What this task involves ▸ Every line from the first one in the data below through the line holding "What was the GoldenToyApple" is to be written out exactly, with the pictures omitted.

Supplied data ▸
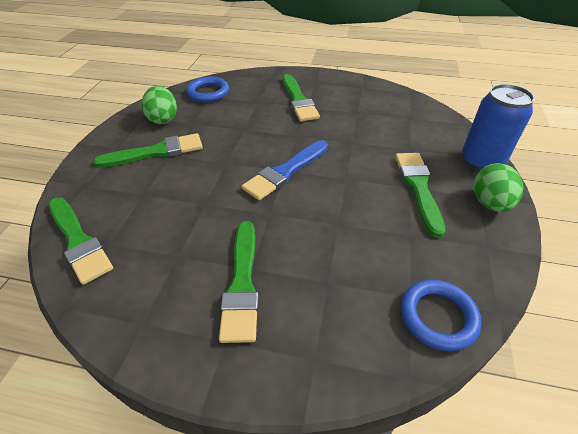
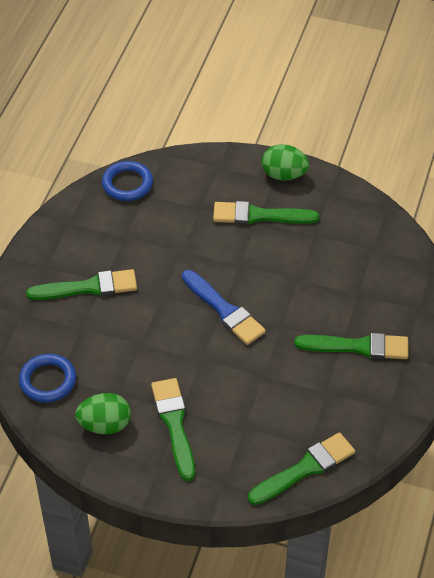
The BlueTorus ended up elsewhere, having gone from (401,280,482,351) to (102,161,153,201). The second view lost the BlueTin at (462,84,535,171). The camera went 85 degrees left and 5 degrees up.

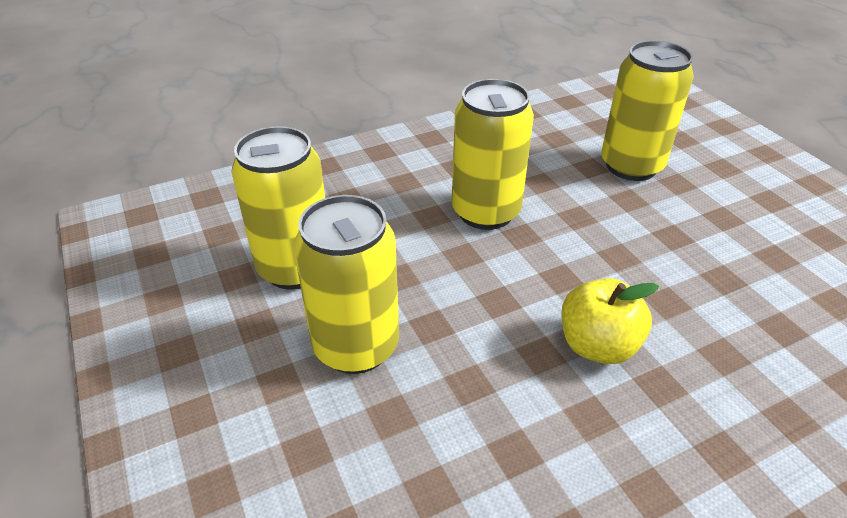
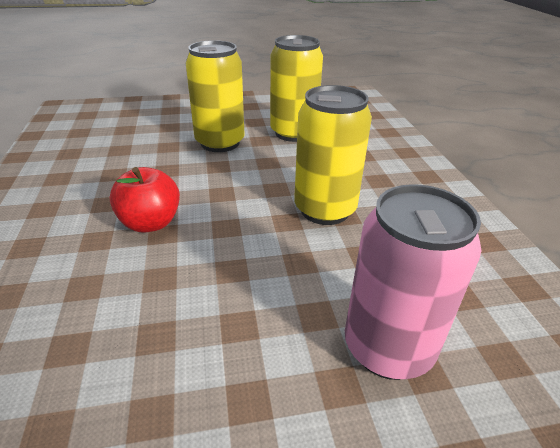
What was the GoldenToyApple at (561,278,659,364) turned into the CrimsonToyApple at (109,167,180,233). What was the GoldenTin at (601,41,694,181) turned into the RosyTin at (345,184,481,380). The camera went 105 degrees right and 5 degrees down.

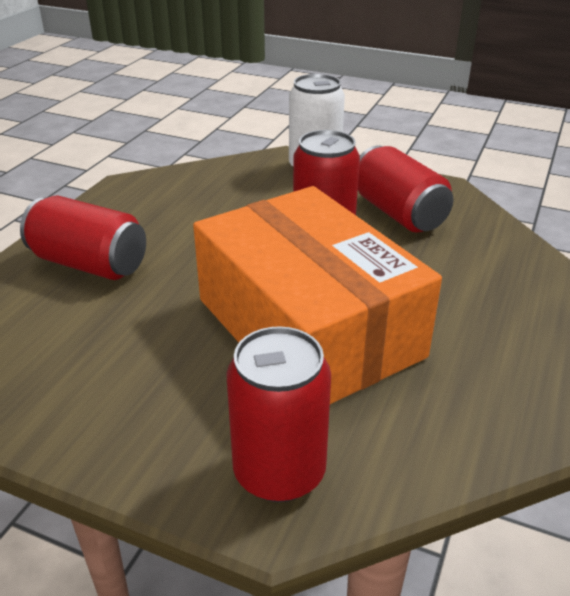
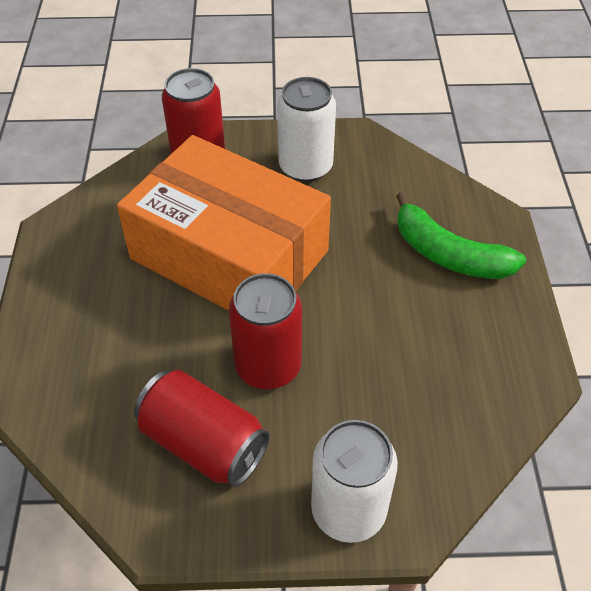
The second view gained the WhiteTin at (277,77,336,182). Where the CrimsonTin stood at (20,196,146,280), the LeafGreenBananaFruit came to stand at (396,192,526,279). The camera went 155 degrees right and 15 degrees up.

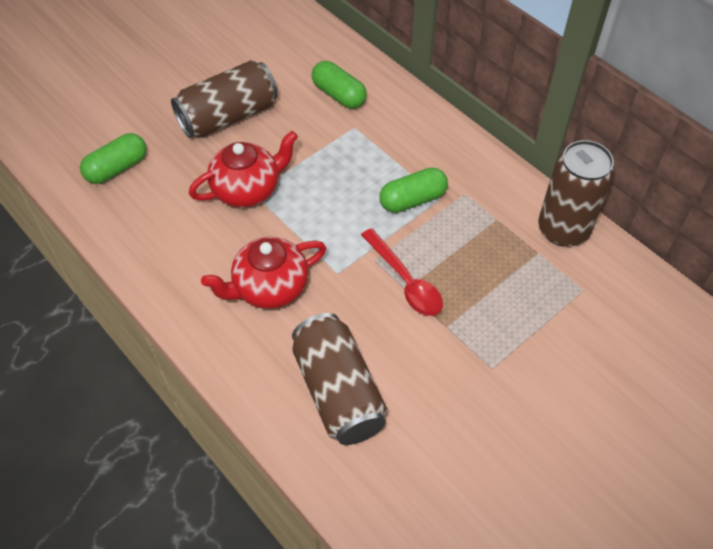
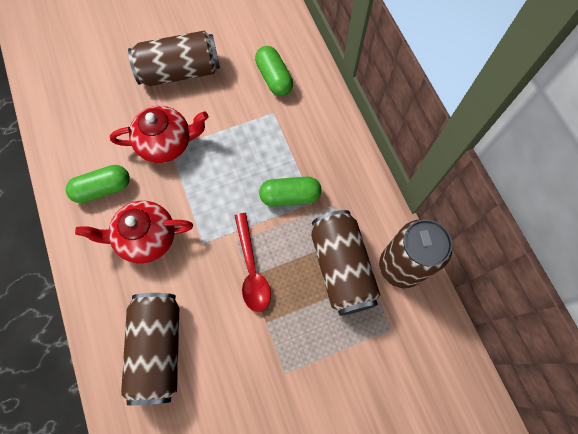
The LeafGreenPill ended up elsewhere, having gone from (80,133,147,184) to (66,165,130,203). The second view gained the BrownTin at (311,210,380,316). The camera went 20 degrees right and 15 degrees up.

Output for this task ▸
The BlueTorus ended up elsewhere, having gone from (401,280,482,351) to (102,161,153,201). The second view lost the BlueTin at (462,84,535,171). The camera went 85 degrees left and 5 degrees up.

What was the GoldenToyApple at (561,278,659,364) turned into the CrimsonToyApple at (109,167,180,233). What was the GoldenTin at (601,41,694,181) turned into the RosyTin at (345,184,481,380). The camera went 105 degrees right and 5 degrees down.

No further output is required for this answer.